EXERCISE REQUIREMENTS
Please return the full listing below without altering anything.
BEGIN AVAILABLE DATA
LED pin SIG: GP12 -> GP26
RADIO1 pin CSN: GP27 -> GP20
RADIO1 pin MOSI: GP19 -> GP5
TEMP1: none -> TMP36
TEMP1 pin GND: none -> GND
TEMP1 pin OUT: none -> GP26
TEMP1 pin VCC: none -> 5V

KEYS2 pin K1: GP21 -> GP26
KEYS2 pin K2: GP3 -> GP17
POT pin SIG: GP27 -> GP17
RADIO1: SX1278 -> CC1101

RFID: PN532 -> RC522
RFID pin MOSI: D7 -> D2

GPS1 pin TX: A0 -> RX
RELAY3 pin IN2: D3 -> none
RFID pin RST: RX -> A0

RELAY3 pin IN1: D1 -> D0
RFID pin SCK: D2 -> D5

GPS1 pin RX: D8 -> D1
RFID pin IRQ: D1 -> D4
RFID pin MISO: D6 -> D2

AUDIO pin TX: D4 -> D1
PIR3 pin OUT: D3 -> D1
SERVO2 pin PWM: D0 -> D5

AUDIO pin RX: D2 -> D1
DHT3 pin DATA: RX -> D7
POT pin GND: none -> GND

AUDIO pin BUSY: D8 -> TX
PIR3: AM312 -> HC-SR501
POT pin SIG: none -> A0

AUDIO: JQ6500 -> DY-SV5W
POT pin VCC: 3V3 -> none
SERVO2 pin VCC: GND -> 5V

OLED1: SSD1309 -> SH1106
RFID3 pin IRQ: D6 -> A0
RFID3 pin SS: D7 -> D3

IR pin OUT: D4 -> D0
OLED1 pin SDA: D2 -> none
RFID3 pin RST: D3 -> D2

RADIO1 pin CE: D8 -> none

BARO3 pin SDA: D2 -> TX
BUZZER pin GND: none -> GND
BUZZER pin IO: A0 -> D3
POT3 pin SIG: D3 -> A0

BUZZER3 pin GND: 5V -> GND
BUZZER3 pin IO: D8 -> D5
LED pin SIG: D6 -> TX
END AVAILABLE DATA
WRITTEN REPLY
LED pin SIG: GP12 -> GP26
RADIO1 pin CSN: GP27 -> GP20
RADIO1 pin MOSI: GP19 -> GP5
TEMP1: none -> TMP36
TEMP1 pin GND: none -> GND
TEMP1 pin OUT: none -> GP26
TEMP1 pin VCC: none -> 5V

KEYS2 pin K1: GP21 -> GP26
KEYS2 pin K2: GP3 -> GP17
POT pin SIG: GP27 -> GP17
RADIO1: SX1278 -> CC1101

RFID: PN532 -> RC522
RFID pin MOSI: D7 -> D2

GPS1 pin TX: A0 -> RX
RELAY3 pin IN2: D3 -> none
RFID pin RST: RX -> A0

RELAY3 pin IN1: D1 -> D0
RFID pin SCK: D2 -> D5

GPS1 pin RX: D8 -> D1
RFID pin IRQ: D1 -> D4
RFID pin MISO: D6 -> D2

AUDIO pin TX: D4 -> D1
PIR3 pin OUT: D3 -> D1
SERVO2 pin PWM: D0 -> D5

AUDIO pin RX: D2 -> D1
DHT3 pin DATA: RX -> D7
POT pin GND: none -> GND

AUDIO pin BUSY: D8 -> TX
PIR3: AM312 -> HC-SR501
POT pin SIG: none -> A0

AUDIO: JQ6500 -> DY-SV5W
POT pin VCC: 3V3 -> none
SERVO2 pin VCC: GND -> 5V

OLED1: SSD1309 -> SH1106
RFID3 pin IRQ: D6 -> A0
RFID3 pin SS: D7 -> D3

IR pin OUT: D4 -> D0
OLED1 pin SDA: D2 -> none
RFID3 pin RST: D3 -> D2

RADIO1 pin CE: D8 -> none

BARO3 pin SDA: D2 -> TX
BUZZER pin GND: none -> GND
BUZZER pin IO: A0 -> D3
POT3 pin SIG: D3 -> A0

BUZZER3 pin GND: 5V -> GND
BUZZER3 pin IO: D8 -> D5
LED pin SIG: D6 -> TX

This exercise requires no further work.